Material supplied
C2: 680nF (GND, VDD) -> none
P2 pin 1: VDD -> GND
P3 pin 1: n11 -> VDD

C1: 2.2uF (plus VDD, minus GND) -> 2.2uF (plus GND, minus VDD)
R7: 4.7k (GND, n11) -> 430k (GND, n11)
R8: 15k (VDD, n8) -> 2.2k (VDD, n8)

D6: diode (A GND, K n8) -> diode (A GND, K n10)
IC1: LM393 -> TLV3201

---

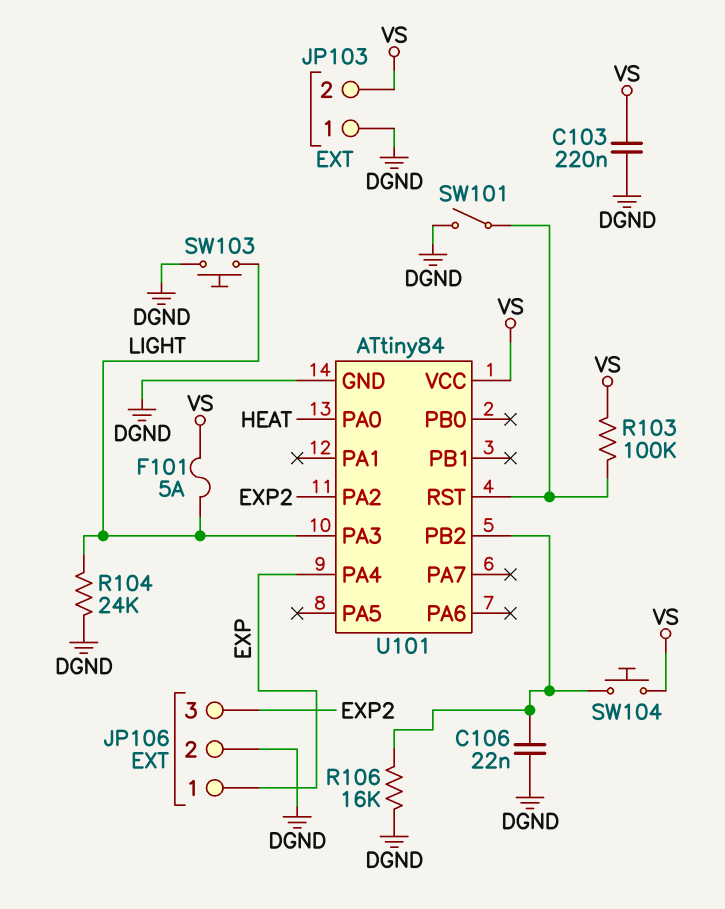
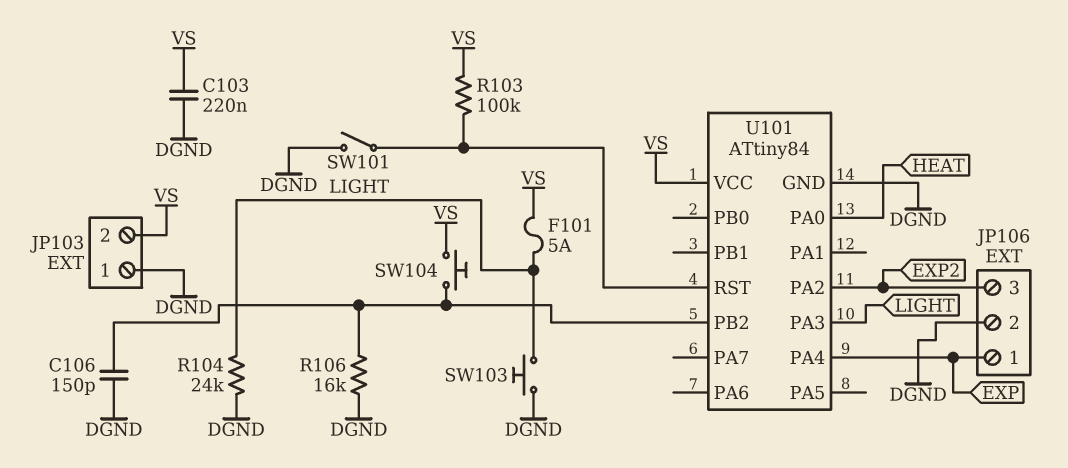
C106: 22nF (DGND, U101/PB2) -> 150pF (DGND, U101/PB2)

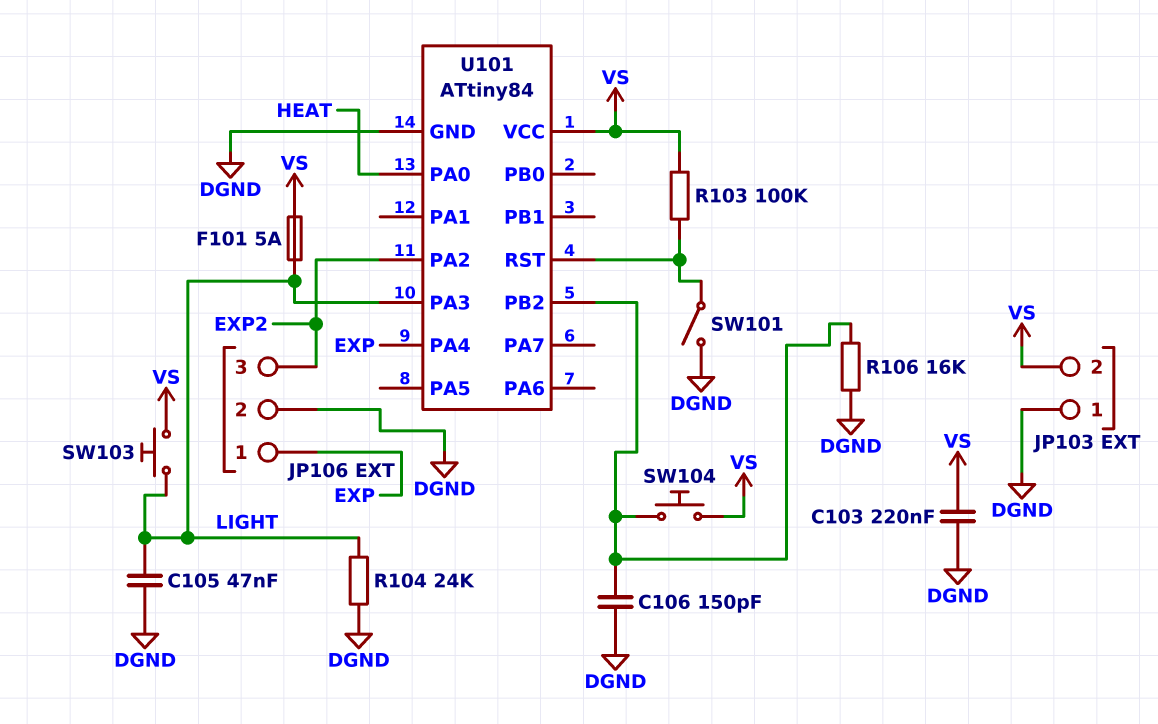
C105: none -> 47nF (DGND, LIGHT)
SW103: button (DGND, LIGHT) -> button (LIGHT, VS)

What to produce
Set the pictures aside and reproduce exactly the lines above, from the line holding "C106: 22nF (DGND, U101/PB2)" through the line holding "SW103: button (DGND, LIGHT)", both included, with nothing else.

Reply to the exercise
C106: 22nF (DGND, U101/PB2) -> 150pF (DGND, U101/PB2)

C105: none -> 47nF (DGND, LIGHT)
SW103: button (DGND, LIGHT) -> button (LIGHT, VS)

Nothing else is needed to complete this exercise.